▸ **Your goal**
Extract from the listing each line in which the word "none" appears.

((

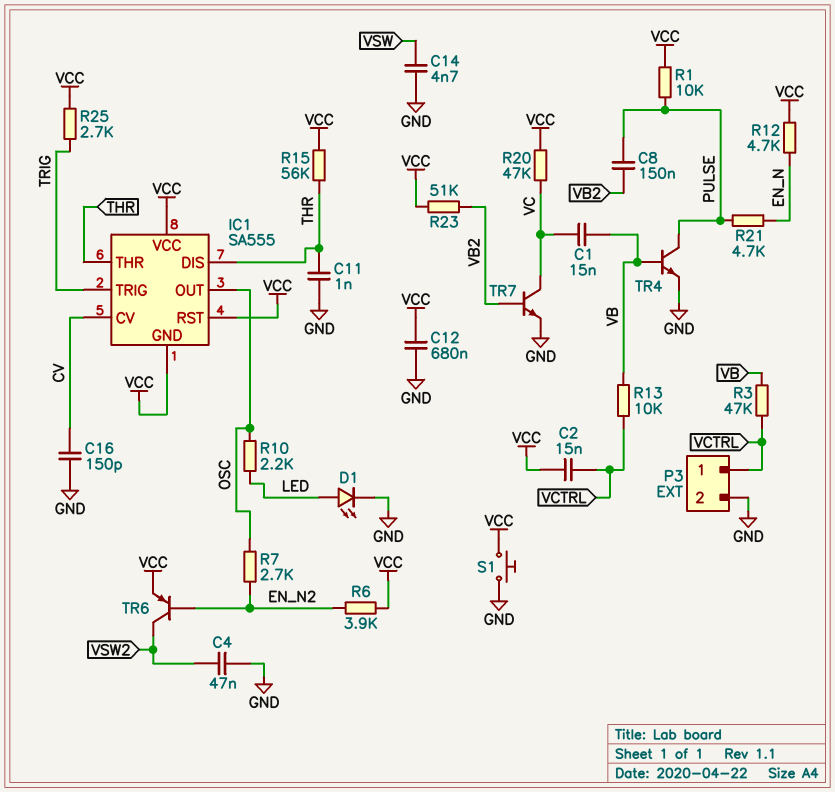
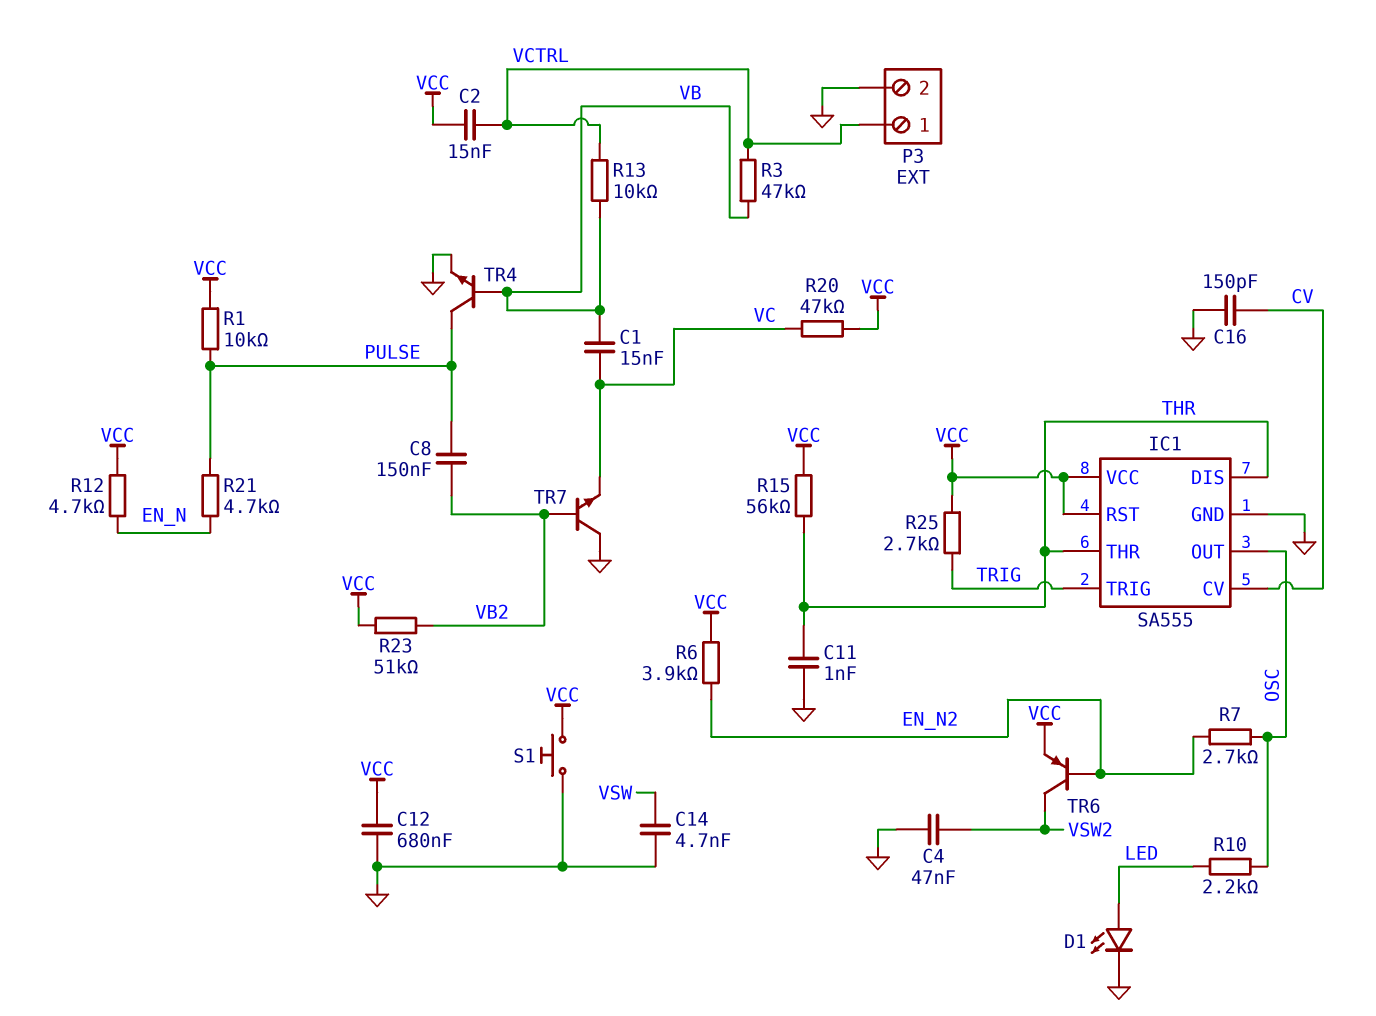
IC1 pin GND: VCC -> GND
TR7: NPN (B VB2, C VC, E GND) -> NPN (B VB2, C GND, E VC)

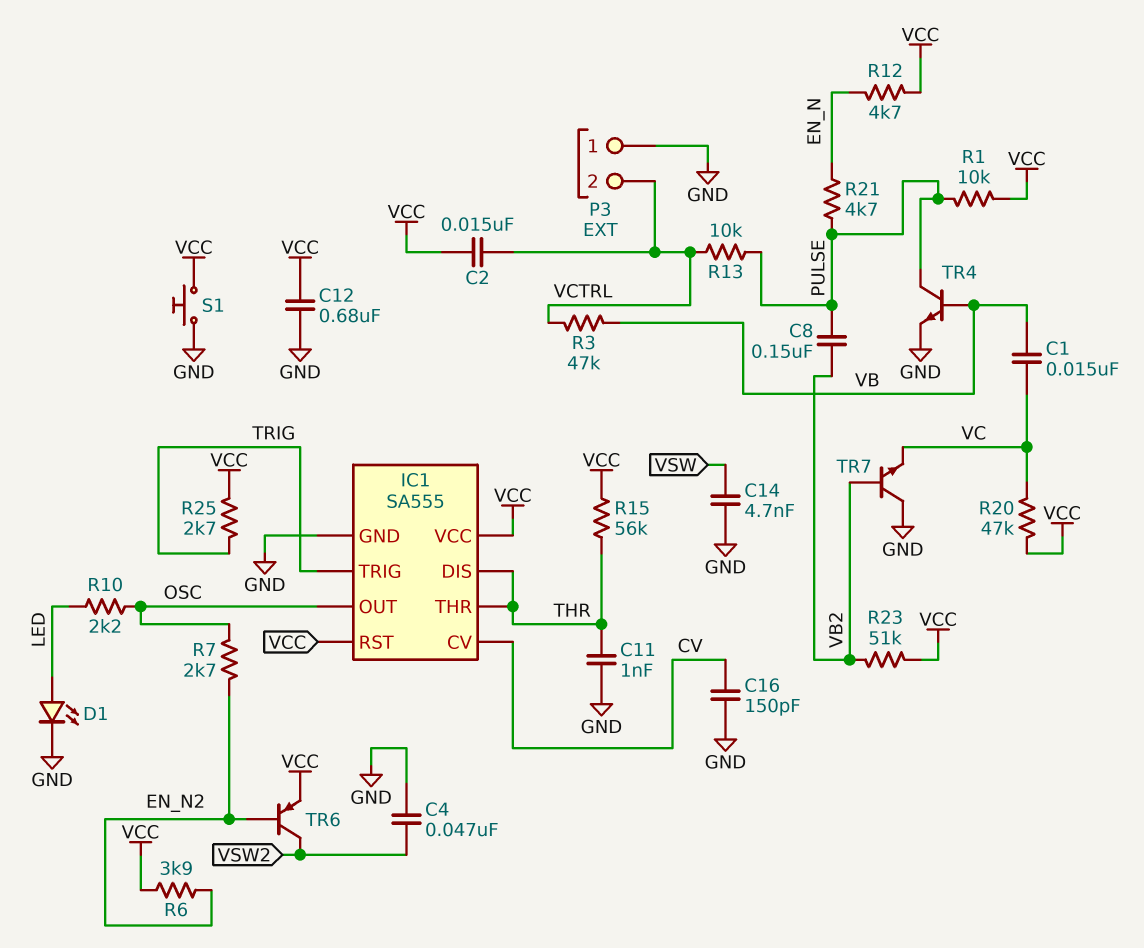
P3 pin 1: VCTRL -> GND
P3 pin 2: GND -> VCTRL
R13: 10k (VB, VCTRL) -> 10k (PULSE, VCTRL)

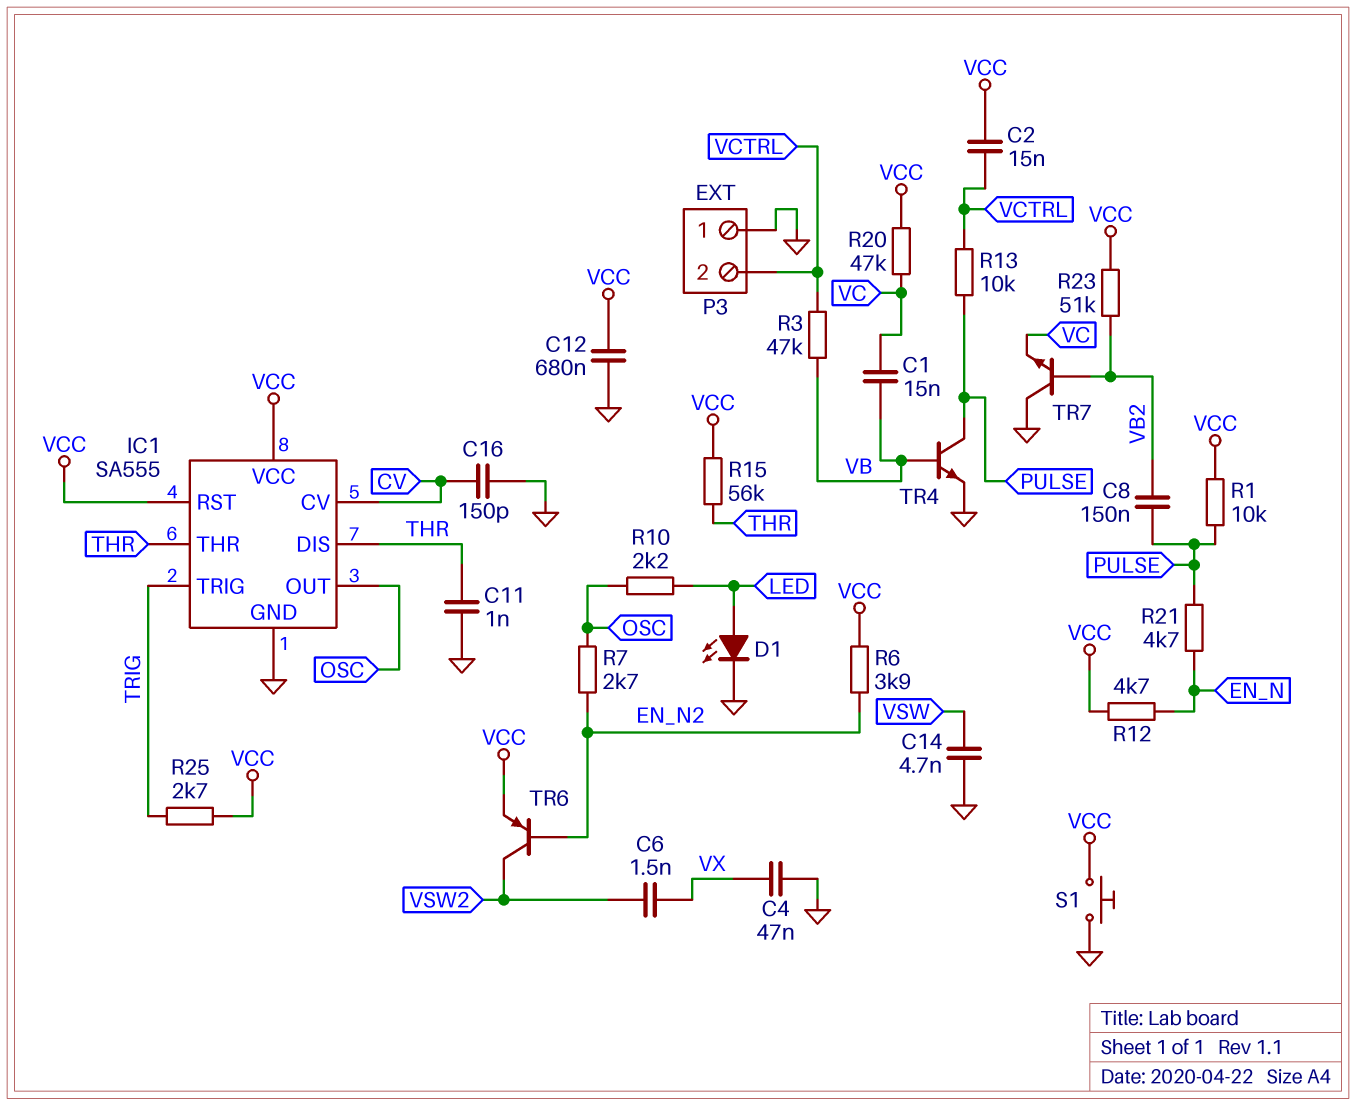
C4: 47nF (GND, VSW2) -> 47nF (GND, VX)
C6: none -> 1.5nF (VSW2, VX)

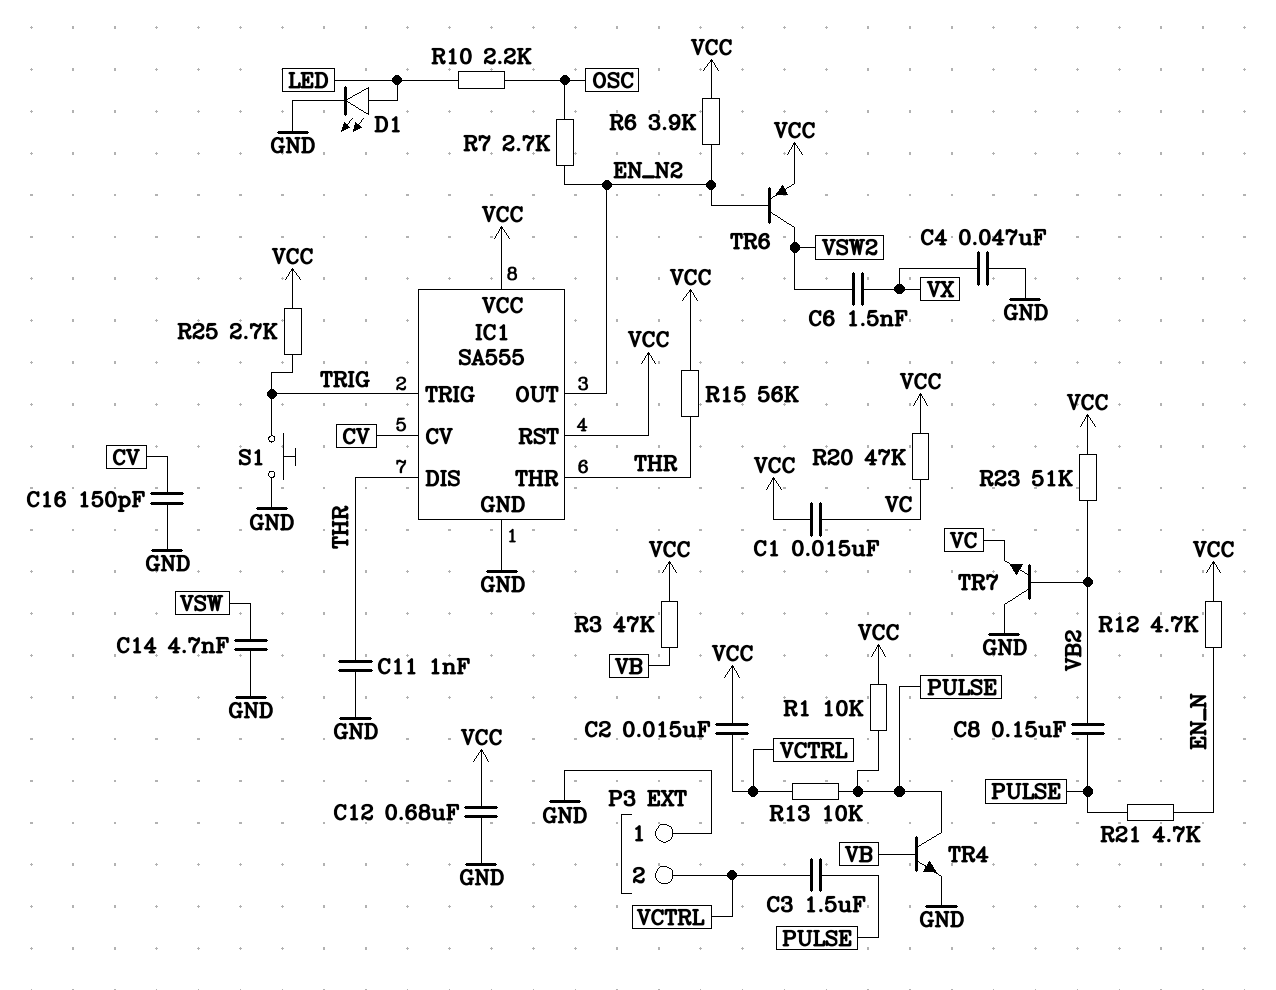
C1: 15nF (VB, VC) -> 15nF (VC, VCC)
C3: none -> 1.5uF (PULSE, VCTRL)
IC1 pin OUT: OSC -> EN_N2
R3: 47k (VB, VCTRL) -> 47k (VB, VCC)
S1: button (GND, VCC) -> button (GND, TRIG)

))

▸ **Response to the task**
C6: none -> 1.5nF (VSW2, VX)
C3: none -> 1.5uF (PULSE, VCTRL)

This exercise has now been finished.